| What the task asks |
Images excluded, return every record exactly as it reads.

BEGIN Data under study

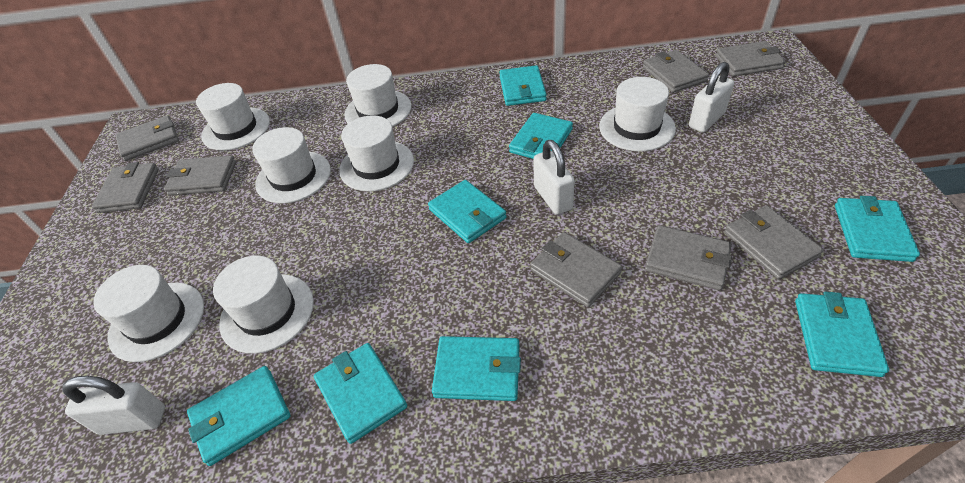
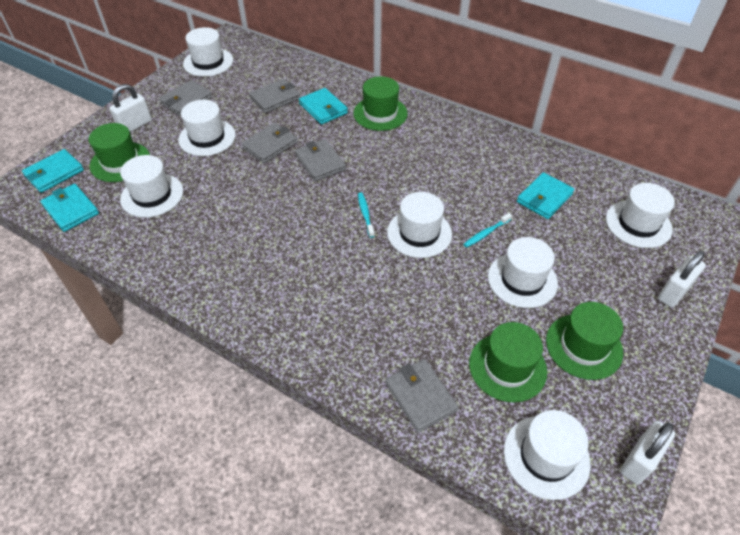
green hat: 0 -> 4
grey wallet: 8 -> 5
turquoise toothbrush: 0 -> 2
turquoise wallet: 8 -> 4

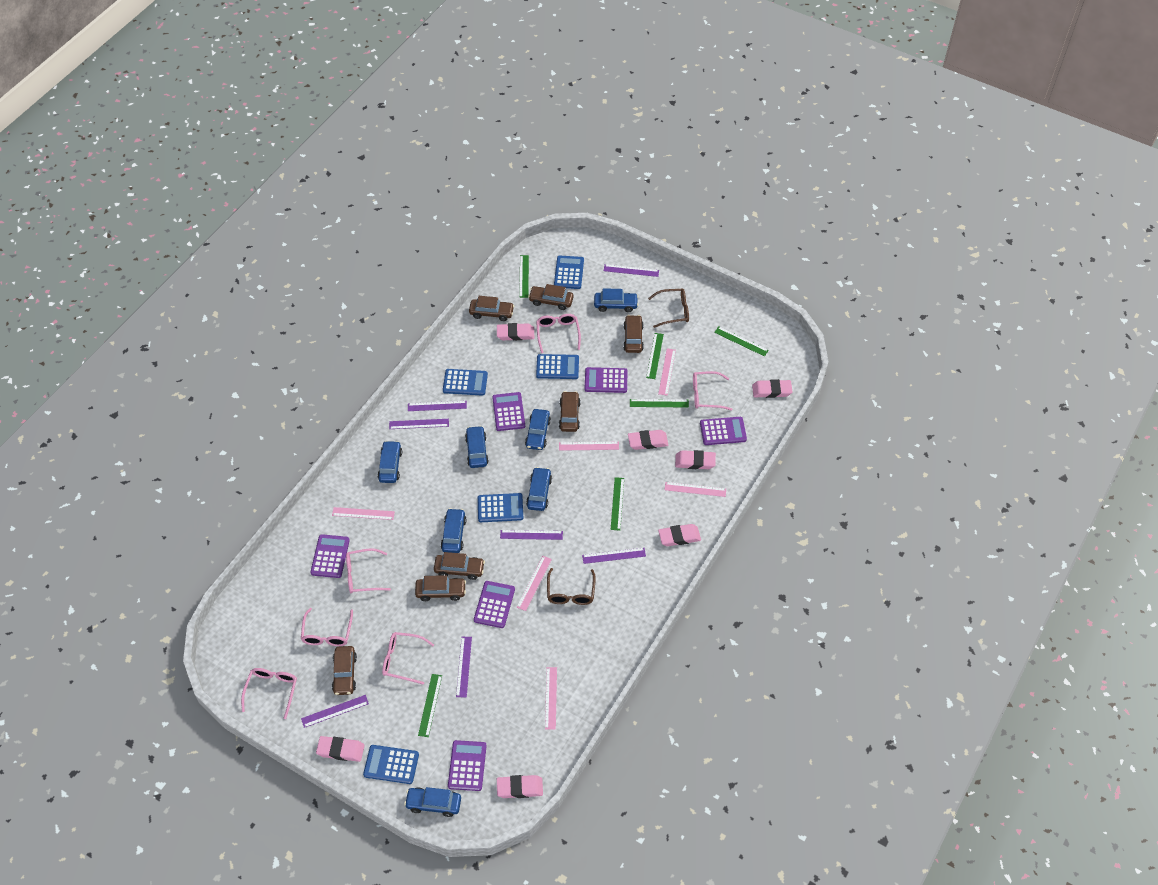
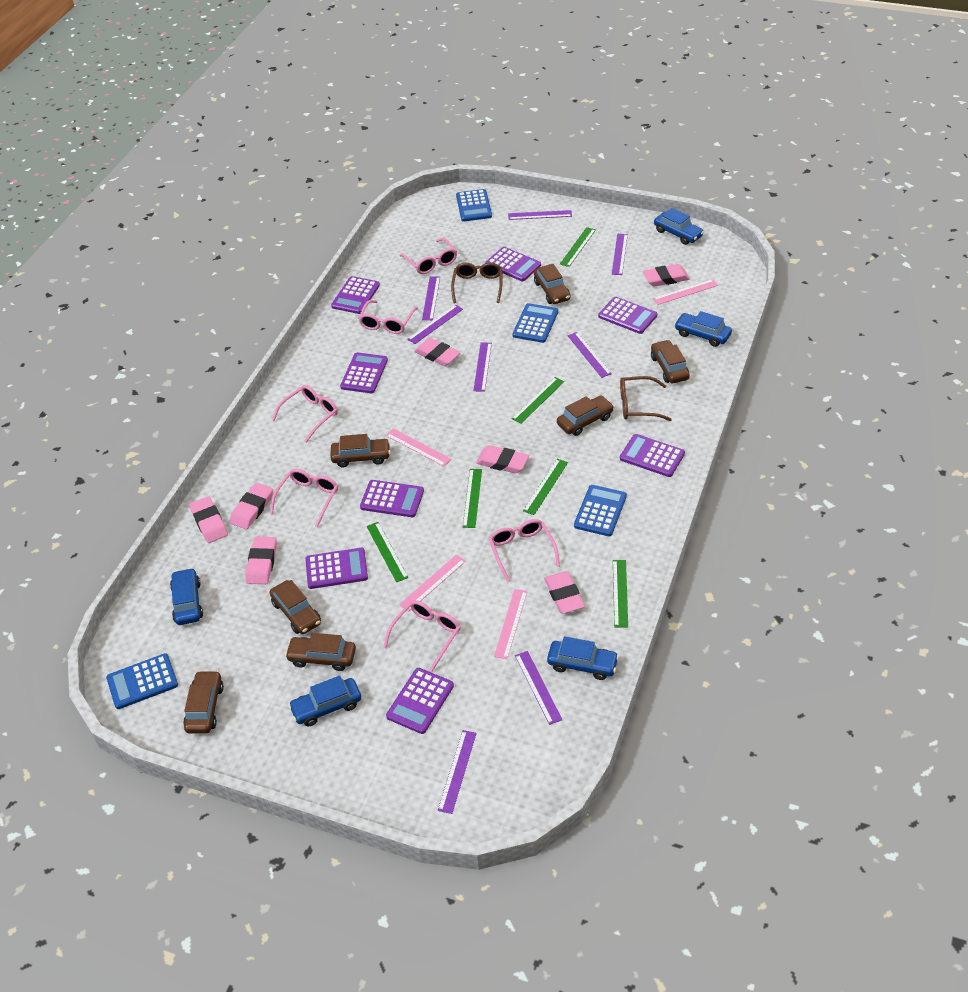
blue calculator: 5 -> 4
blue car: 7 -> 5
pink ruler: 6 -> 4
purple calculator: 6 -> 8
purple ruler: 7 -> 8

END Data under study

| Exercise output |
green hat: 0 -> 4
grey wallet: 8 -> 5
turquoise toothbrush: 0 -> 2
turquoise wallet: 8 -> 4

blue calculator: 5 -> 4
blue car: 7 -> 5
pink ruler: 6 -> 4
purple calculator: 6 -> 8
purple ruler: 7 -> 8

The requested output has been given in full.